[Extracted data entries]
▬▬▬

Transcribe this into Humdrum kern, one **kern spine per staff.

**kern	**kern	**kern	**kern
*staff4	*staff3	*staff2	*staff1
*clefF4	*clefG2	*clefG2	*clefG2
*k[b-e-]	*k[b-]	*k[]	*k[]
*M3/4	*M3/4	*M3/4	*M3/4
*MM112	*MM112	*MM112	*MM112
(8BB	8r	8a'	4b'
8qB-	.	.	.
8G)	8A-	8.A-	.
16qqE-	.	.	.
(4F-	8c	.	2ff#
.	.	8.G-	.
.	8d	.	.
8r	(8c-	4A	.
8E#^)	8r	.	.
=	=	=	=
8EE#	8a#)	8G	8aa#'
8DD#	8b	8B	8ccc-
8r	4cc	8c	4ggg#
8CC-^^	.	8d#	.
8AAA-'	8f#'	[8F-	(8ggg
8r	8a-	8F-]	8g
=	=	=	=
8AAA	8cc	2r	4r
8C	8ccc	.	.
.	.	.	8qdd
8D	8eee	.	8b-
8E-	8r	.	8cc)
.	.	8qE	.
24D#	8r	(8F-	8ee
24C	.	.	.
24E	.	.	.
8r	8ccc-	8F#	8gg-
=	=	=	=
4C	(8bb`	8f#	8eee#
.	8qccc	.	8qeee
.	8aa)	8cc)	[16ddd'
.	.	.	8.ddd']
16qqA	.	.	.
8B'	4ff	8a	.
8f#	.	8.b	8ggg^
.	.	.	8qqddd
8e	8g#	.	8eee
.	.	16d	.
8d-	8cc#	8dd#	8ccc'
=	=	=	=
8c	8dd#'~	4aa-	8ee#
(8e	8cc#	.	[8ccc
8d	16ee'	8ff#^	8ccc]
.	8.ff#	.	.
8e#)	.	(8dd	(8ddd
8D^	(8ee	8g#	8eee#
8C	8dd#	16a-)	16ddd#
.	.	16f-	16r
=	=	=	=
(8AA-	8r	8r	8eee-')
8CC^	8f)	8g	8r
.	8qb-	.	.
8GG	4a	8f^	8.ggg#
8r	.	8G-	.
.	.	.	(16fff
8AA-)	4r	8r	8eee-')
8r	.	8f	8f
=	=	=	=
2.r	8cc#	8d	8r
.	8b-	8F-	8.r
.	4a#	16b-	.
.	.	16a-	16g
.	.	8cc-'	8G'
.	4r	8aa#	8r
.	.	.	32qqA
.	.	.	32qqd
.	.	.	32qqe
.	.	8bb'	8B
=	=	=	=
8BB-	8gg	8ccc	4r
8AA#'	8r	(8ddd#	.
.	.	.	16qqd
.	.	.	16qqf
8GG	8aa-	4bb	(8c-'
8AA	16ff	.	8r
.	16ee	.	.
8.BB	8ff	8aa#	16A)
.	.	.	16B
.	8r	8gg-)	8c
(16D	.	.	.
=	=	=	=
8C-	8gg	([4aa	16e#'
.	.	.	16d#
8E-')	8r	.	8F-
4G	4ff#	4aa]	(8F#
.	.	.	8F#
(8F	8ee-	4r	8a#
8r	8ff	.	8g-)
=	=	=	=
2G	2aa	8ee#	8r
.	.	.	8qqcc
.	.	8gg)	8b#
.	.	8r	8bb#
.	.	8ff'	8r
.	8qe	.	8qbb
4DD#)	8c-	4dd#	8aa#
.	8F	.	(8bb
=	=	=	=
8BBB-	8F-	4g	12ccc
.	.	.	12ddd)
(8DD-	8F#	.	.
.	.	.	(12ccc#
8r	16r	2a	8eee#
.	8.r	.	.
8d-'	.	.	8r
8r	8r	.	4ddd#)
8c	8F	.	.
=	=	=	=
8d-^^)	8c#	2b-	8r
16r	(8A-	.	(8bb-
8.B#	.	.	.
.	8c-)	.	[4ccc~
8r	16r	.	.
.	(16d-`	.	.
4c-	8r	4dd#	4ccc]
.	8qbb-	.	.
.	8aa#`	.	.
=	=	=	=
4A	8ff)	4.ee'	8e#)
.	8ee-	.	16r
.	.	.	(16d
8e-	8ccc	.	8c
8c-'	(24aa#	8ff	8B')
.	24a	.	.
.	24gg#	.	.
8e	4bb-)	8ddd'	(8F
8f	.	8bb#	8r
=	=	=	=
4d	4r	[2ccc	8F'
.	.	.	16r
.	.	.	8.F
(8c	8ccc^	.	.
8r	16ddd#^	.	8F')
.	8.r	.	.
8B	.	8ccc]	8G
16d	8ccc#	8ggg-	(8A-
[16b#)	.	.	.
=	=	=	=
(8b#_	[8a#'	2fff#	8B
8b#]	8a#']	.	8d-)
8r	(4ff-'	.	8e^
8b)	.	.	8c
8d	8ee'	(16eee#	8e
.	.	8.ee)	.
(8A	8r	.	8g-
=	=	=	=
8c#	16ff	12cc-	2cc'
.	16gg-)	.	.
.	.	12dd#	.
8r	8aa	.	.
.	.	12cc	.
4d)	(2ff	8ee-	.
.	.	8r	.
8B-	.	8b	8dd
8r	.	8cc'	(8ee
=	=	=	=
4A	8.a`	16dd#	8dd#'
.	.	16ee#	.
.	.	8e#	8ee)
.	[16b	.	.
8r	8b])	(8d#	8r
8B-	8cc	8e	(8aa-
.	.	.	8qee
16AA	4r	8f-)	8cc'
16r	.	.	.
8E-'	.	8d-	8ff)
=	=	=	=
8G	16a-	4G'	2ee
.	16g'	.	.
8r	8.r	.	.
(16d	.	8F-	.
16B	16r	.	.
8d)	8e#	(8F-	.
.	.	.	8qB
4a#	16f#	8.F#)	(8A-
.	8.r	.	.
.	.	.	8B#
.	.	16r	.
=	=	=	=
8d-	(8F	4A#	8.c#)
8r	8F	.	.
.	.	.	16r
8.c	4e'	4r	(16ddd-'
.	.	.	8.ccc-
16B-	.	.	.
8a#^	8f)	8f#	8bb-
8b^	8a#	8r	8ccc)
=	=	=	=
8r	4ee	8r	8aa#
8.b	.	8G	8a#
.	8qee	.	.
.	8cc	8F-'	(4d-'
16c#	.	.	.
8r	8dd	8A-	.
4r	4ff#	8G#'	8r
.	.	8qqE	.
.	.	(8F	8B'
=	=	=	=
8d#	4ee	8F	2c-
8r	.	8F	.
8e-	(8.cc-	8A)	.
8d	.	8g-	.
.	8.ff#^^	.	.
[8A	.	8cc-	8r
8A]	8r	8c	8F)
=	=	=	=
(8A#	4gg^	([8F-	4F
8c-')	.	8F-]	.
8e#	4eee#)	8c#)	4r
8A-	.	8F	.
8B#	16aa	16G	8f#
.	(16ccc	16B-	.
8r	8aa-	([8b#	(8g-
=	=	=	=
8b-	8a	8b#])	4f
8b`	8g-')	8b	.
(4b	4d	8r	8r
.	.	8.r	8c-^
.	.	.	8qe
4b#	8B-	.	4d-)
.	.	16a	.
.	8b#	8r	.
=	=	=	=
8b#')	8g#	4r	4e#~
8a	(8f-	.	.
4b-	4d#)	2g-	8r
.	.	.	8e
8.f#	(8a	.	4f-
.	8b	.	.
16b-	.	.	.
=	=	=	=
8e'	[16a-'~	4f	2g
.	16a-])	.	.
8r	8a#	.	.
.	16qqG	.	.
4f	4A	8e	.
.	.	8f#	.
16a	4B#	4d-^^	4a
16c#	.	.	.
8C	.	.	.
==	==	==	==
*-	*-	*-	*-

▬▬▬

**REQUIRED WORK**
Extract every line of the material above that contains the string "kern", and reproduce each of those lines in full.

**THE OUTPUT**
Transcribe this into Humdrum kern, one **kern spine per staff.
**kern	**kern	**kern	**kern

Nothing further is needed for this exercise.